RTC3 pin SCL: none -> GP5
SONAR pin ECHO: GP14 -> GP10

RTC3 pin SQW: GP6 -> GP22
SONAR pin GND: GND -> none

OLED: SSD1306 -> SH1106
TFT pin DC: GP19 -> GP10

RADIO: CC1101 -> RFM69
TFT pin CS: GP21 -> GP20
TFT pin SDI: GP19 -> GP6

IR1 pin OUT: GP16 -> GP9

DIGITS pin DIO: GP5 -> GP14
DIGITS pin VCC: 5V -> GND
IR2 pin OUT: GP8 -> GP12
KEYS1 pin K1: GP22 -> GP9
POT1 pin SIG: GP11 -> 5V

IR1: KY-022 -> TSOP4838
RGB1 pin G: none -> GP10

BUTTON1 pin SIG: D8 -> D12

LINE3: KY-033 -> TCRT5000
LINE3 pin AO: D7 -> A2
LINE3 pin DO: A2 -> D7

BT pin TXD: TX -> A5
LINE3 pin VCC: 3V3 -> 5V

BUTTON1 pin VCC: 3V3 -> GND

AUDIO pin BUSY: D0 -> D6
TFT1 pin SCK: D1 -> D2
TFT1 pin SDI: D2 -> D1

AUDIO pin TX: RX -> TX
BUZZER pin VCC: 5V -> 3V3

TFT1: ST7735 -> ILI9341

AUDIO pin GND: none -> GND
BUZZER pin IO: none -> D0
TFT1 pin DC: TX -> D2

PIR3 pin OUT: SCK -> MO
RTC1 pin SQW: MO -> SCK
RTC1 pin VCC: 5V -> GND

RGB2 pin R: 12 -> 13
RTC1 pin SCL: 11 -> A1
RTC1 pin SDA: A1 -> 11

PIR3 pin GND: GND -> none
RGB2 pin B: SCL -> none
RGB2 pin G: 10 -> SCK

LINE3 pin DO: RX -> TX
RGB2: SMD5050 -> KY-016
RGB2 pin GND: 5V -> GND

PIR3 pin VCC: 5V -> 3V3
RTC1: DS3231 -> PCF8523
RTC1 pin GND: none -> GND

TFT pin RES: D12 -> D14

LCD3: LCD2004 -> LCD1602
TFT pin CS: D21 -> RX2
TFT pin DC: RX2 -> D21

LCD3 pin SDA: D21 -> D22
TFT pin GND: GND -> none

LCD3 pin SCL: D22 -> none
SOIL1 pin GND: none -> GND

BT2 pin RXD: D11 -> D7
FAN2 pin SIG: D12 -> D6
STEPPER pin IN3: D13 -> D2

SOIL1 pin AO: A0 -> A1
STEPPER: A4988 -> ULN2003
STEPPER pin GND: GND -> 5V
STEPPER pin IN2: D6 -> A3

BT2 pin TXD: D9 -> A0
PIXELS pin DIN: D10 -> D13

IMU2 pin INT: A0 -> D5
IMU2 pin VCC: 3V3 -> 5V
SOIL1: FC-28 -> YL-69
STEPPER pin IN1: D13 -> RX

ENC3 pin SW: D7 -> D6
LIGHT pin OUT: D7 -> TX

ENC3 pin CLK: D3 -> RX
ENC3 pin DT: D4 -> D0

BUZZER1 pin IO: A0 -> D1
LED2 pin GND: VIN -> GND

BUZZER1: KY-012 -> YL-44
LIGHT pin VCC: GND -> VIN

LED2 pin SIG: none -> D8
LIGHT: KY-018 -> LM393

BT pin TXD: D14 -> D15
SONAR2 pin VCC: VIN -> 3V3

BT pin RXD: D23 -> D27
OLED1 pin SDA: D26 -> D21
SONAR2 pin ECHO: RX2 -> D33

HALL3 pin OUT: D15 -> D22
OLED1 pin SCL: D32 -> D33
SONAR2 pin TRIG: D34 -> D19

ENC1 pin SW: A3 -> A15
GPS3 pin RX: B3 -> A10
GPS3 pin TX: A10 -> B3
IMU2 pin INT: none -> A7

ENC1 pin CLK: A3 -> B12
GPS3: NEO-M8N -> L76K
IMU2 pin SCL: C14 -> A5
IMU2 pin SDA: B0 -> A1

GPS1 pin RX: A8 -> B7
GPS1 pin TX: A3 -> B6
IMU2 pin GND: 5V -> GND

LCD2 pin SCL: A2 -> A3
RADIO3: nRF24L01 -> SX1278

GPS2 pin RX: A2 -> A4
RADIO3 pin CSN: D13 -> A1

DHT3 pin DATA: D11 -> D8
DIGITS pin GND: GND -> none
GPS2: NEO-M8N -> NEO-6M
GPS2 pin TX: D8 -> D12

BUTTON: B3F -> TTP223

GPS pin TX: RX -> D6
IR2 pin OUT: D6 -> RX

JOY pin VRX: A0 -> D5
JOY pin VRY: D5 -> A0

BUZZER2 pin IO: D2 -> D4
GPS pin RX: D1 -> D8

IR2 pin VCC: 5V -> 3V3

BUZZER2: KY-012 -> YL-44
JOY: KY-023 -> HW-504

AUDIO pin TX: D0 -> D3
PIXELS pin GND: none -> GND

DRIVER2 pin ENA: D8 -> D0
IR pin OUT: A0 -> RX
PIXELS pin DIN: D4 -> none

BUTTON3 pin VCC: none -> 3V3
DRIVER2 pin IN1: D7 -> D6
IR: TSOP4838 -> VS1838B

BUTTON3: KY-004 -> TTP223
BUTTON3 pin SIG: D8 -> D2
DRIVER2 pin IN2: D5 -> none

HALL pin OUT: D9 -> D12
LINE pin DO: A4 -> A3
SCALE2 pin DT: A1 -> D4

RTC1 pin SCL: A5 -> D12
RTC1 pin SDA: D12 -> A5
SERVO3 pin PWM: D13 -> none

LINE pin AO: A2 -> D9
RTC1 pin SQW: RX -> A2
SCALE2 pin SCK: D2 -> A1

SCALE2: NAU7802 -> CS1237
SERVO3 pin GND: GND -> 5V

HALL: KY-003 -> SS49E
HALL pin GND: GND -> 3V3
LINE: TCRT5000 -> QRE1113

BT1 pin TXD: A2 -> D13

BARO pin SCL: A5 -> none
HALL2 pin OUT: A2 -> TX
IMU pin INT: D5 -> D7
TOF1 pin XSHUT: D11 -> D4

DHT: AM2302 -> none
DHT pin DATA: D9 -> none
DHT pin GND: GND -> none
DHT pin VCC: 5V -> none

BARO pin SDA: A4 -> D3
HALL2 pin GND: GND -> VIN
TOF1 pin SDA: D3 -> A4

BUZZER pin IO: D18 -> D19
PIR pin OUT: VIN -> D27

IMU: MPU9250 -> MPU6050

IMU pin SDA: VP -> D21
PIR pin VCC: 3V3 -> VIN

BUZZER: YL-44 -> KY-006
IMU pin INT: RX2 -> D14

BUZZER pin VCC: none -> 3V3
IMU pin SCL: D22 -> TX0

**WHAT YOU HAVE TO DO**
The lines to retype, exactly and only, run from the first line of the material through the line with "SONAR2 pin VCC: VIN -> 3V3".

**WRITTEN ANSWER**
RTC3 pin SCL: none -> GP5
SONAR pin ECHO: GP14 -> GP10

RTC3 pin SQW: GP6 -> GP22
SONAR pin GND: GND -> none

OLED: SSD1306 -> SH1106
TFT pin DC: GP19 -> GP10

RADIO: CC1101 -> RFM69
TFT pin CS: GP21 -> GP20
TFT pin SDI: GP19 -> GP6

IR1 pin OUT: GP16 -> GP9

DIGITS pin DIO: GP5 -> GP14
DIGITS pin VCC: 5V -> GND
IR2 pin OUT: GP8 -> GP12
KEYS1 pin K1: GP22 -> GP9
POT1 pin SIG: GP11 -> 5V

IR1: KY-022 -> TSOP4838
RGB1 pin G: none -> GP10

BUTTON1 pin SIG: D8 -> D12

LINE3: KY-033 -> TCRT5000
LINE3 pin AO: D7 -> A2
LINE3 pin DO: A2 -> D7

BT pin TXD: TX -> A5
LINE3 pin VCC: 3V3 -> 5V

BUTTON1 pin VCC: 3V3 -> GND

AUDIO pin BUSY: D0 -> D6
TFT1 pin SCK: D1 -> D2
TFT1 pin SDI: D2 -> D1

AUDIO pin TX: RX -> TX
BUZZER pin VCC: 5V -> 3V3

TFT1: ST7735 -> ILI9341

AUDIO pin GND: none -> GND
BUZZER pin IO: none -> D0
TFT1 pin DC: TX -> D2

PIR3 pin OUT: SCK -> MO
RTC1 pin SQW: MO -> SCK
RTC1 pin VCC: 5V -> GND

RGB2 pin R: 12 -> 13
RTC1 pin SCL: 11 -> A1
RTC1 pin SDA: A1 -> 11

PIR3 pin GND: GND -> none
RGB2 pin B: SCL -> none
RGB2 pin G: 10 -> SCK

LINE3 pin DO: RX -> TX
RGB2: SMD5050 -> KY-016
RGB2 pin GND: 5V -> GND

PIR3 pin VCC: 5V -> 3V3
RTC1: DS3231 -> PCF8523
RTC1 pin GND: none -> GND

TFT pin RES: D12 -> D14

LCD3: LCD2004 -> LCD1602
TFT pin CS: D21 -> RX2
TFT pin DC: RX2 -> D21

LCD3 pin SDA: D21 -> D22
TFT pin GND: GND -> none

LCD3 pin SCL: D22 -> none
SOIL1 pin GND: none -> GND

BT2 pin RXD: D11 -> D7
FAN2 pin SIG: D12 -> D6
STEPPER pin IN3: D13 -> D2

SOIL1 pin AO: A0 -> A1
STEPPER: A4988 -> ULN2003
STEPPER pin GND: GND -> 5V
STEPPER pin IN2: D6 -> A3

BT2 pin TXD: D9 -> A0
PIXELS pin DIN: D10 -> D13

IMU2 pin INT: A0 -> D5
IMU2 pin VCC: 3V3 -> 5V
SOIL1: FC-28 -> YL-69
STEPPER pin IN1: D13 -> RX

ENC3 pin SW: D7 -> D6
LIGHT pin OUT: D7 -> TX

ENC3 pin CLK: D3 -> RX
ENC3 pin DT: D4 -> D0

BUZZER1 pin IO: A0 -> D1
LED2 pin GND: VIN -> GND

BUZZER1: KY-012 -> YL-44
LIGHT pin VCC: GND -> VIN

LED2 pin SIG: none -> D8
LIGHT: KY-018 -> LM393

BT pin TXD: D14 -> D15
SONAR2 pin VCC: VIN -> 3V3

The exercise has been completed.